**Exercise objective:** Could you retype the records below exactly as they appear, skipping any pictures?
+++ Provided data
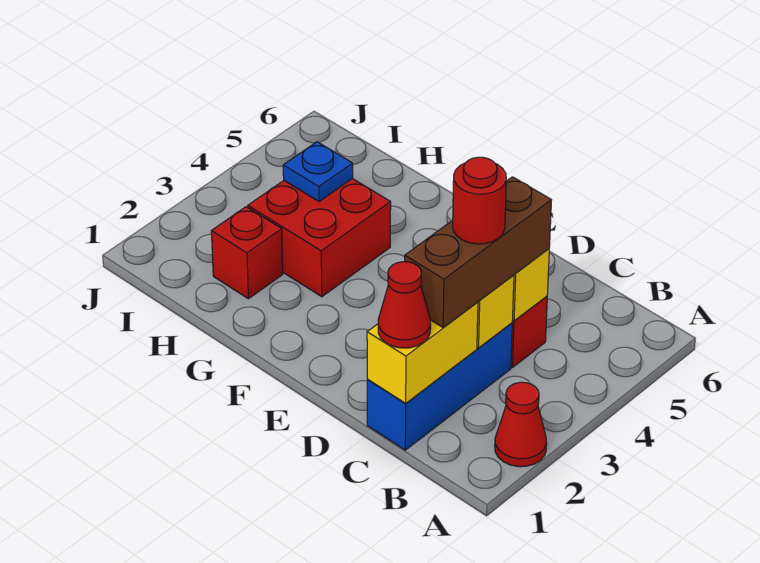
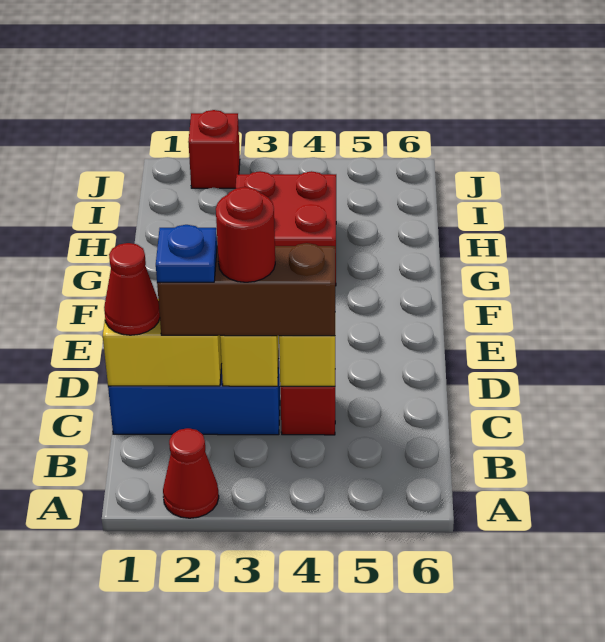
red brick H2 level 1 -> red brick J2 level 1
blue plate H4 level 2 -> blue plate C2 level 4

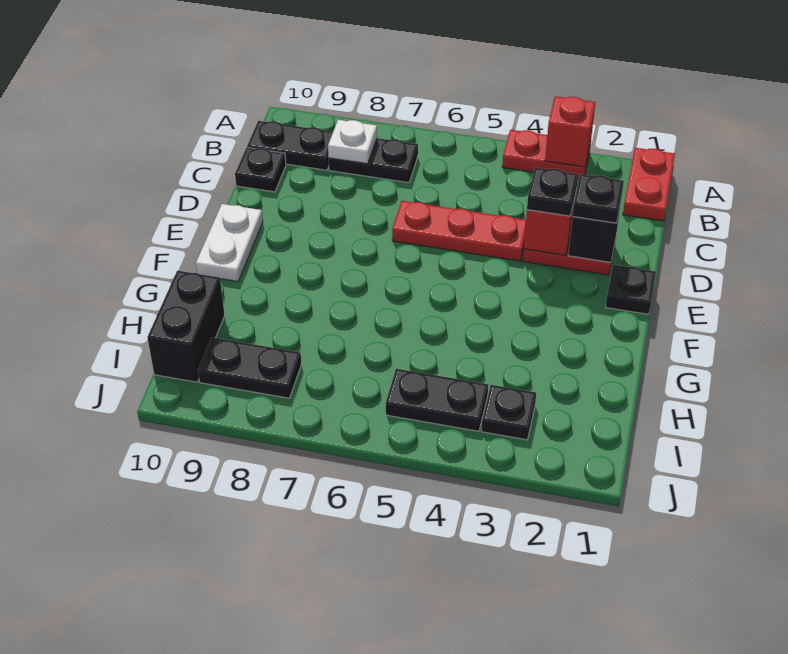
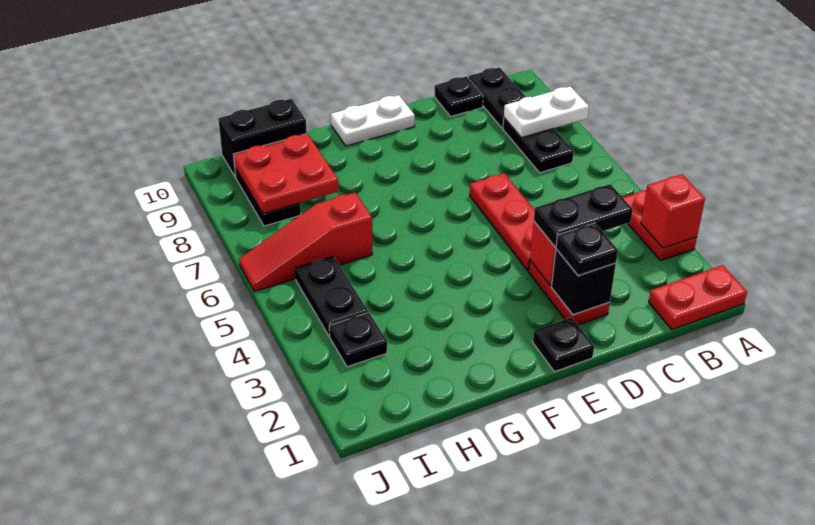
white plate B8 level 2 -> white plate A8:B8 level 2
black plate D3 level 3 -> black plate C3:D3 level 3
none -> red slope H6:J6 level 1 top H
none -> red plate H8:I9 level 2

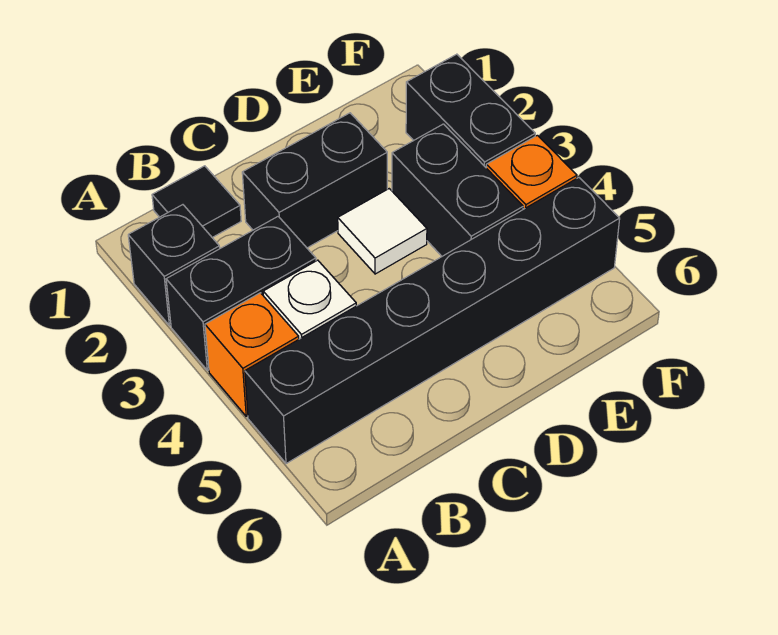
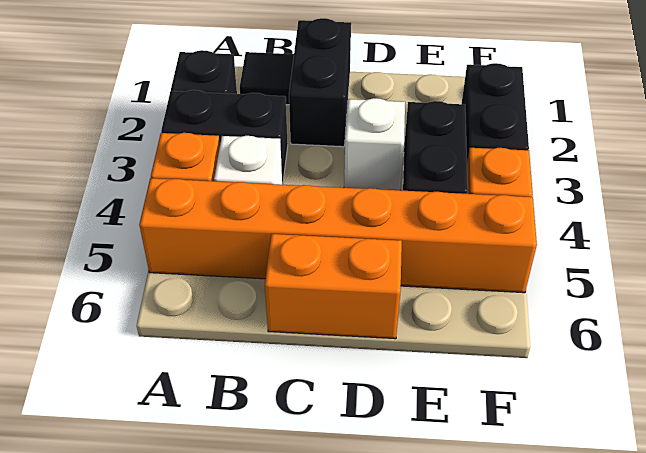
black brick A5:F5 level 1 -> orange brick A5:F5 level 1
black brick C2:D2 level 1 -> black brick C1:C2 level 1
none -> orange brick C6:D6 level 1
white tile D3 level 1 -> white brick D3 level 1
++++++
**Expected output:**
red brick H2 level 1 -> red brick J2 level 1
blue plate H4 level 2 -> blue plate C2 level 4

white plate B8 level 2 -> white plate A8:B8 level 2
black plate D3 level 3 -> black plate C3:D3 level 3
none -> red slope H6:J6 level 1 top H
none -> red plate H8:I9 level 2

black brick A5:F5 level 1 -> orange brick A5:F5 level 1
black brick C2:D2 level 1 -> black brick C1:C2 level 1
none -> orange brick C6:D6 level 1
white tile D3 level 1 -> white brick D3 level 1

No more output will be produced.